_Exercise requirements_. The material below holds pictures; leave them out, and copy exactly, and only, the lines from the one with "spun,RedMarker,[256 469],,[373 150],120" through the last.

_Extracted data_.
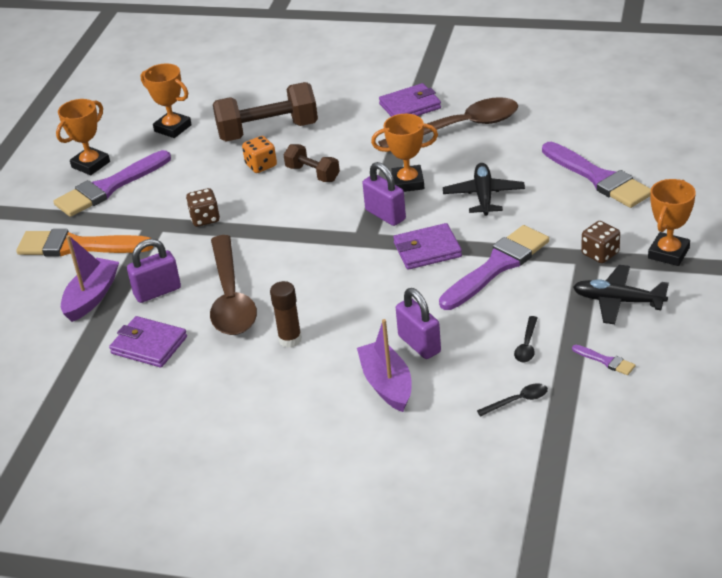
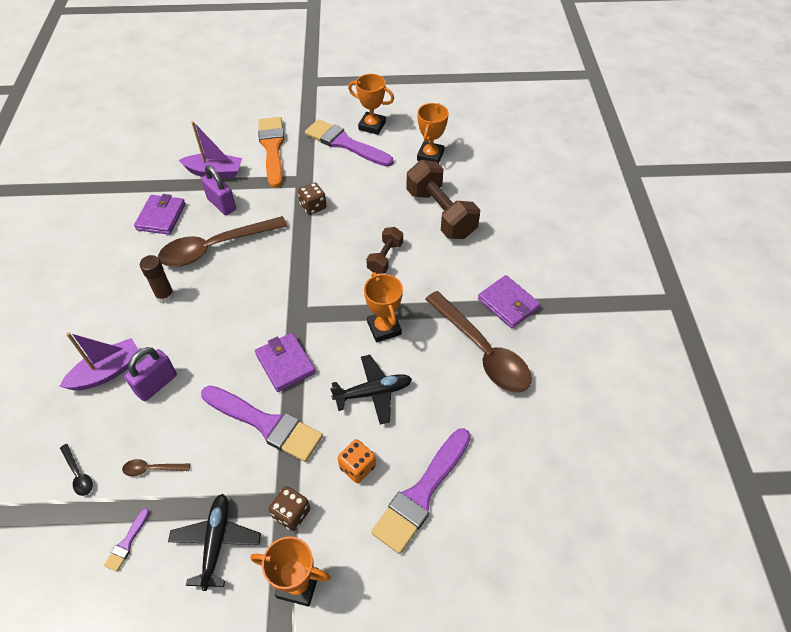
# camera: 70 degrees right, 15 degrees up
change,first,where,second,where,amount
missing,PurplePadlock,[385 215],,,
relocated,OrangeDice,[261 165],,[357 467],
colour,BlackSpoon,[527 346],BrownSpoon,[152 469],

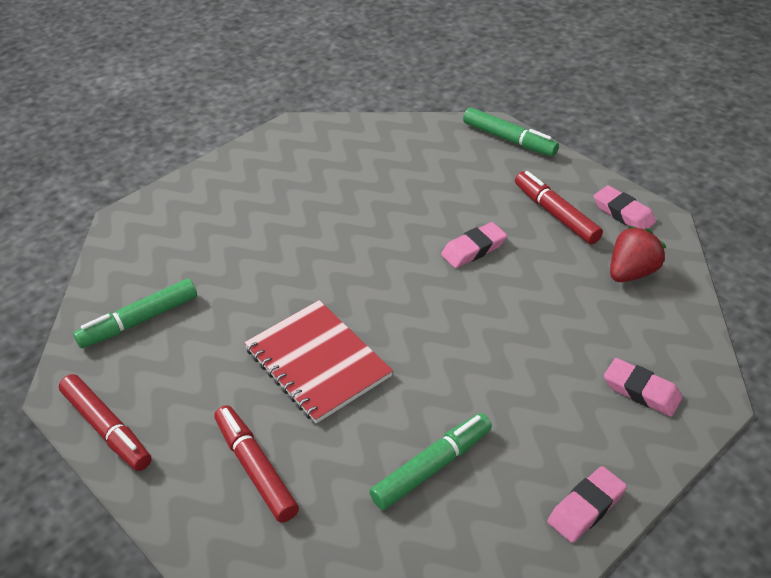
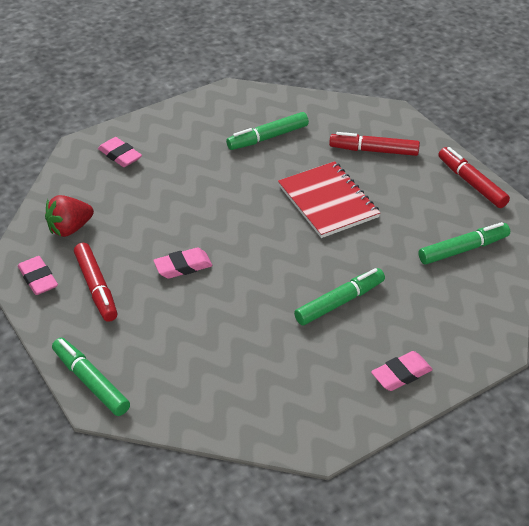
# camera: 170 degrees left, 0 degrees up
change,first,where,second,where,amount
appeared,,,GreenMarker,[339 302],
relocated,PinkEraser,[586 508],,[401 374],
spun,RedMarker,[256 469],,[373 150],120 degrees clockwise

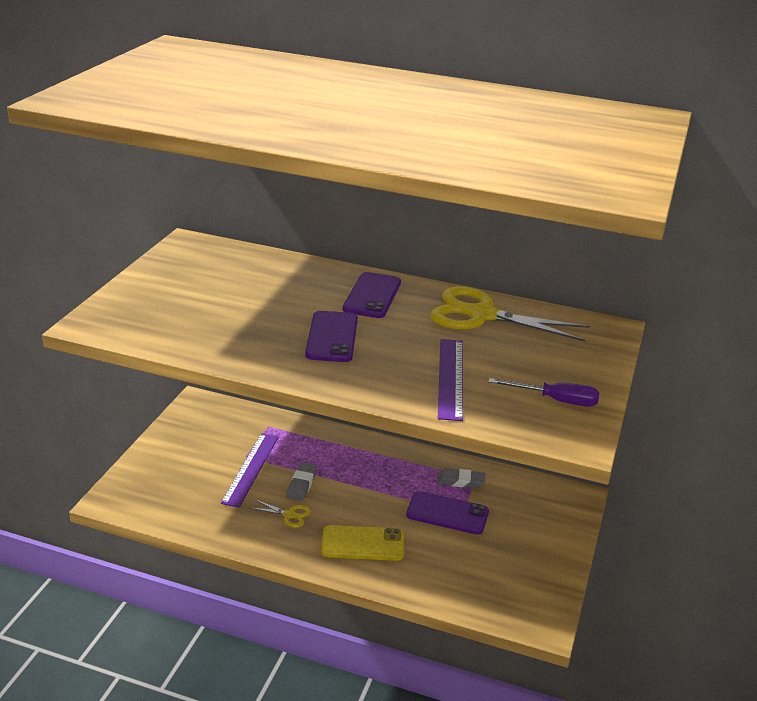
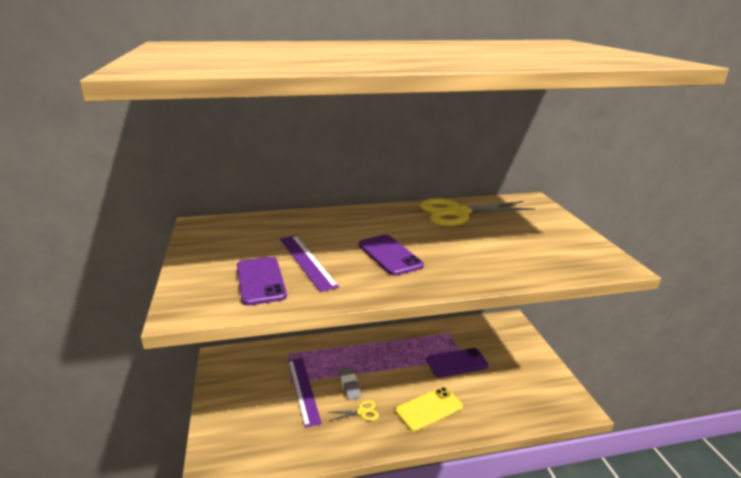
# camera: 30 degrees left, 5 degrees down
change,first,where,second,where,amount
missing,GreyEraser,[460 481],,,
missing,PurpleScrewdriver,[556 400],,,
relocated,PurplePhone,[372 296],,[260 281],
relocated,PurpleRuler,[451 378],,[307 261],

_Completed exercise_.
spun,RedMarker,[256 469],,[373 150],120 degrees clockwise

# camera: 30 degrees left, 5 degrees down
change,first,where,second,where,amount
missing,GreyEraser,[460 481],,,
missing,PurpleScrewdriver,[556 400],,,
relocated,PurplePhone,[372 296],,[260 281],
relocated,PurpleRuler,[451 378],,[307 261],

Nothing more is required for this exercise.